### Goal of the exercise
Your task is to copy each line of the material below that includes "none".

### Data for this task
= = = =

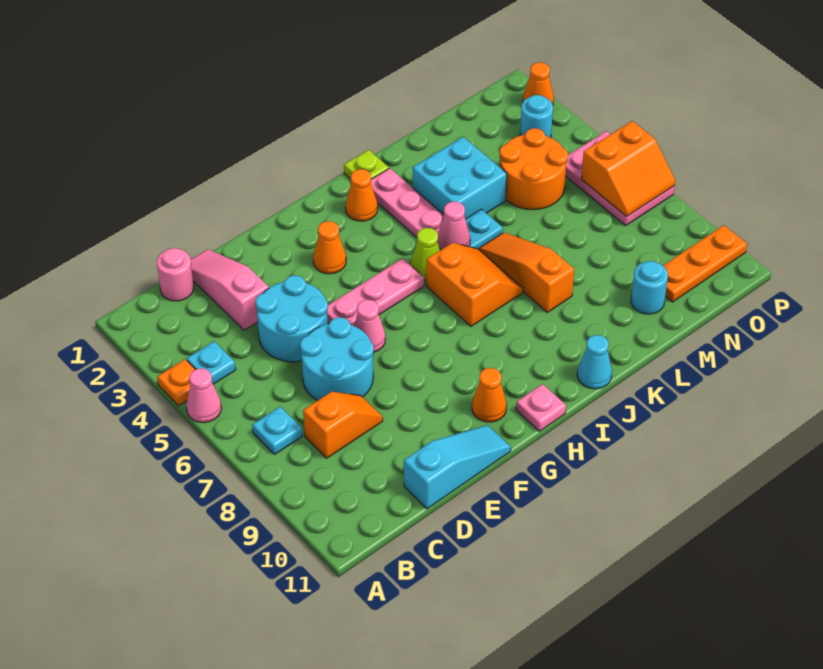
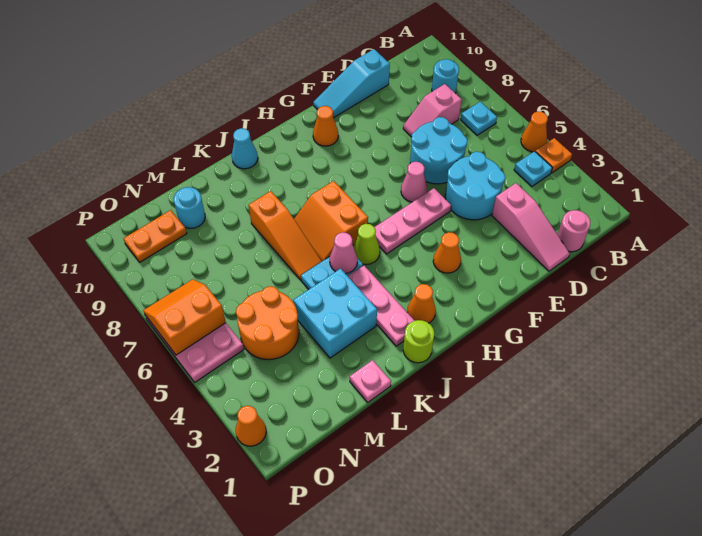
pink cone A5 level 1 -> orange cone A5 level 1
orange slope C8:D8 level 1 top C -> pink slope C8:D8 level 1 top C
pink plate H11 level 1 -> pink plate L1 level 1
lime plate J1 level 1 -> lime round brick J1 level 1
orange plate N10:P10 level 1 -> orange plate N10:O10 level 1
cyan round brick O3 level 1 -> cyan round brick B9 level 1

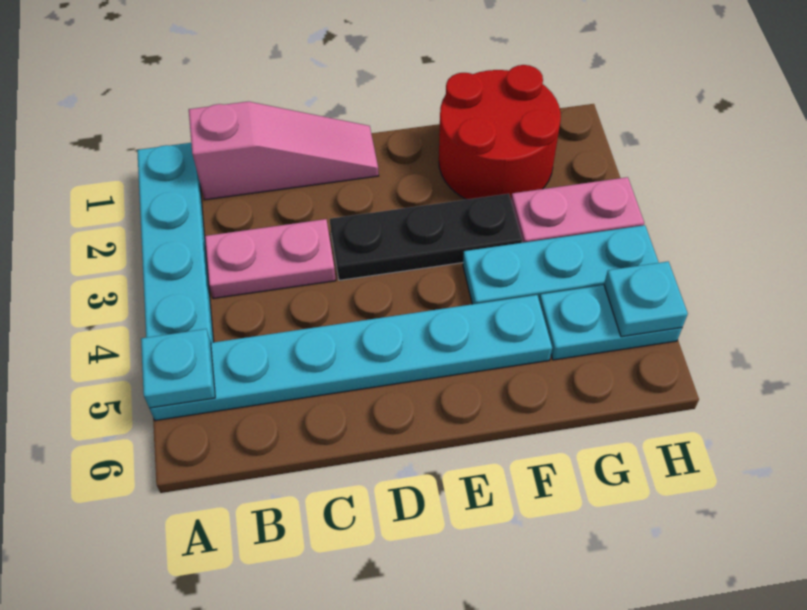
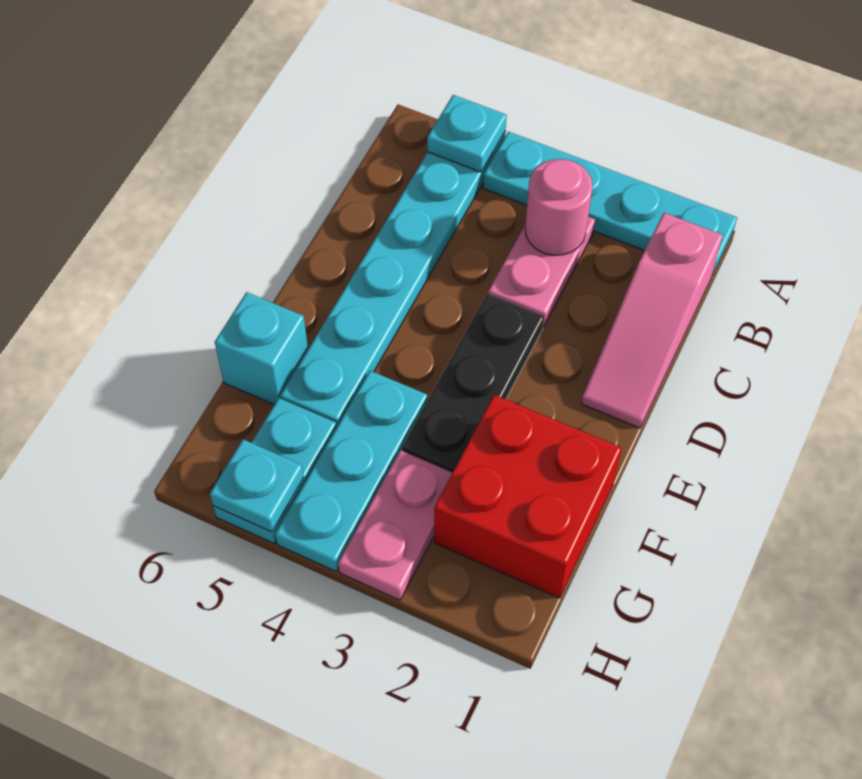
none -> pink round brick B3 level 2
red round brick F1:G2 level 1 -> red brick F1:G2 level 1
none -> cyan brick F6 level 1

= = = =

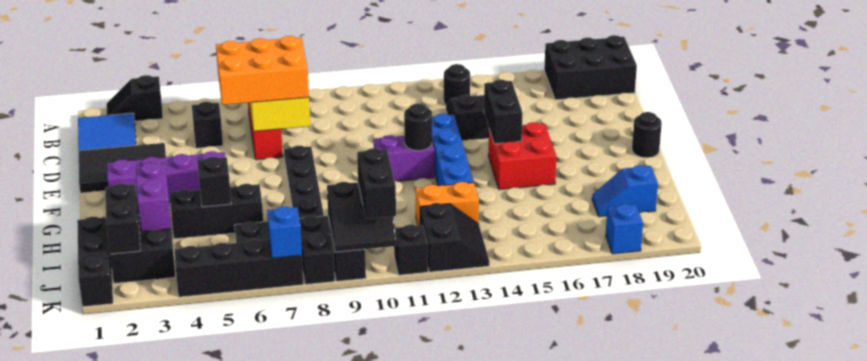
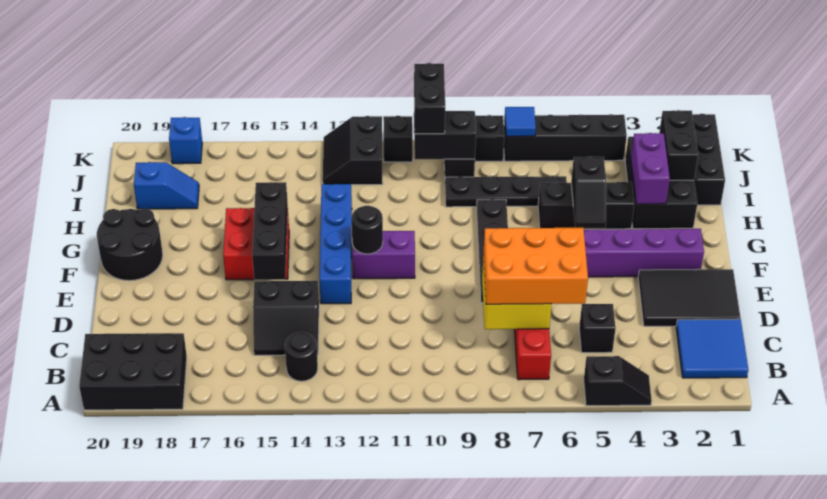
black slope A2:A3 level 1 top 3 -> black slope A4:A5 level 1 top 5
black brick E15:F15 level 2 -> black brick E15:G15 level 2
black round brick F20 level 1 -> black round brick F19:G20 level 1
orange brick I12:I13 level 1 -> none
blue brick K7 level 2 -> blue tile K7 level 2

= = = =

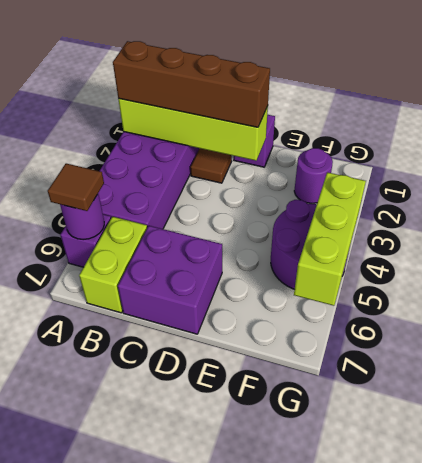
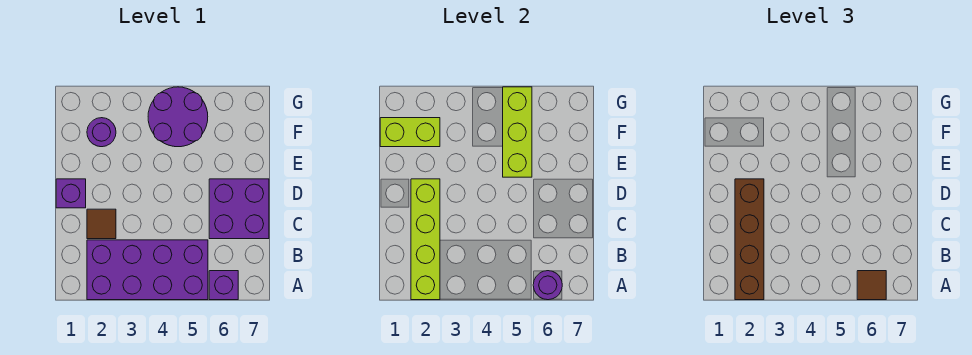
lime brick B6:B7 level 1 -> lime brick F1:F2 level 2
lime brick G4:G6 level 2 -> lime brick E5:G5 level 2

= = = =

### Exercise answer
none -> pink round brick B3 level 2
none -> cyan brick F6 level 1
orange brick I12:I13 level 1 -> none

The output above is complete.